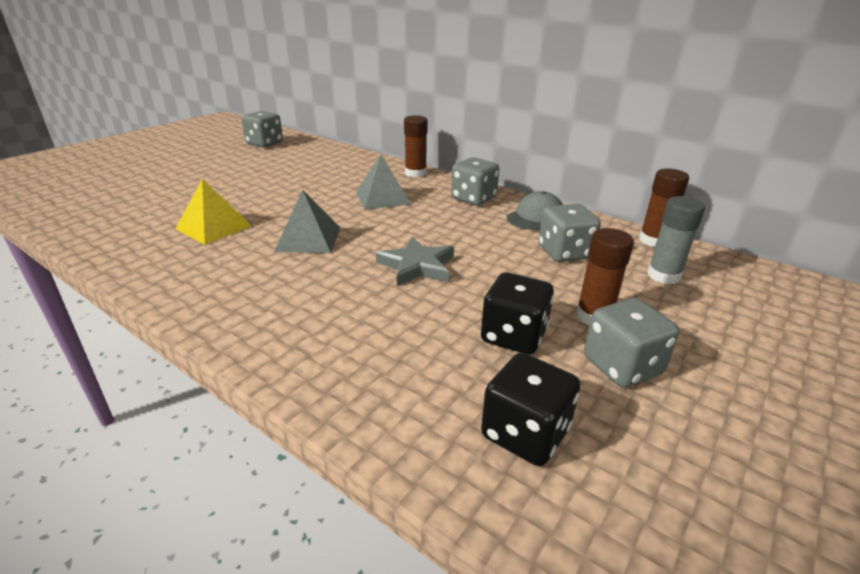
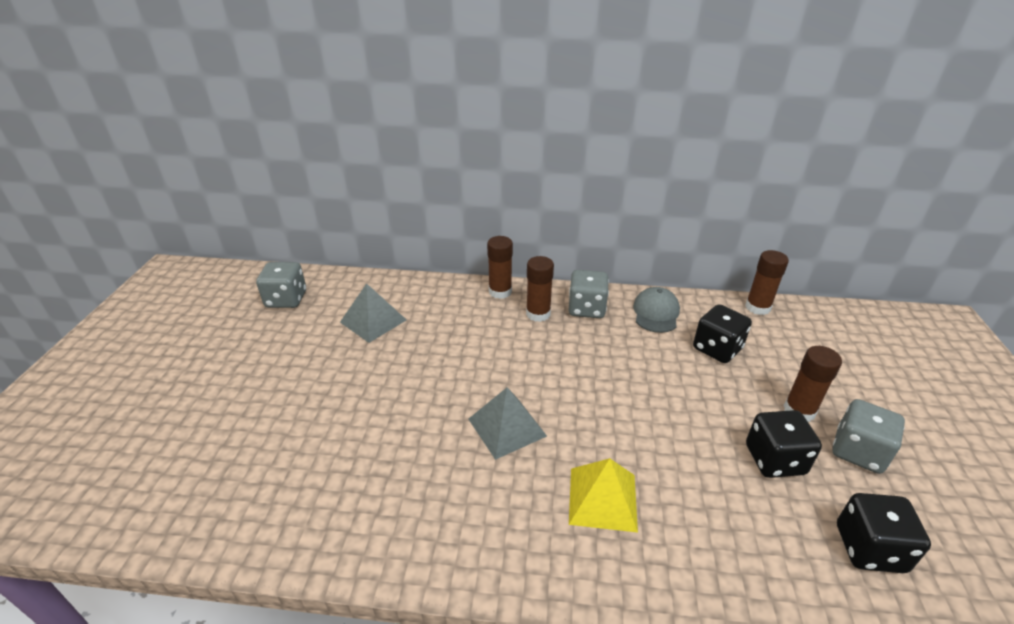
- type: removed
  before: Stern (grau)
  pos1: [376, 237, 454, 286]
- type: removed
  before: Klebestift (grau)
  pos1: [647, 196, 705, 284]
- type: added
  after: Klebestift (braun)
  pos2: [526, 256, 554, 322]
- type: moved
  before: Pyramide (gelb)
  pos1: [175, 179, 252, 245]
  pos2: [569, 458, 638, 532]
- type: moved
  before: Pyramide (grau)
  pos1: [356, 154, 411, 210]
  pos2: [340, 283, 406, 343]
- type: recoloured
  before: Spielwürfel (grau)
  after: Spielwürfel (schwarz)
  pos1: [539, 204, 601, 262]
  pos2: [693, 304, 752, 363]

-- -- --

* What the exercise asks
Transcribe all of the material exactly and leave out its pictures.

* Exercise response
- type: removed
  before: Stern (grau)
  pos1: [376, 237, 454, 286]
- type: removed
  before: Klebestift (grau)
  pos1: [647, 196, 705, 284]
- type: added
  after: Klebestift (braun)
  pos2: [526, 256, 554, 322]
- type: moved
  before: Pyramide (gelb)
  pos1: [175, 179, 252, 245]
  pos2: [569, 458, 638, 532]
- type: moved
  before: Pyramide (grau)
  pos1: [356, 154, 411, 210]
  pos2: [340, 283, 406, 343]
- type: recoloured
  before: Spielwürfel (grau)
  after: Spielwürfel (schwarz)
  pos1: [539, 204, 601, 262]
  pos2: [693, 304, 752, 363]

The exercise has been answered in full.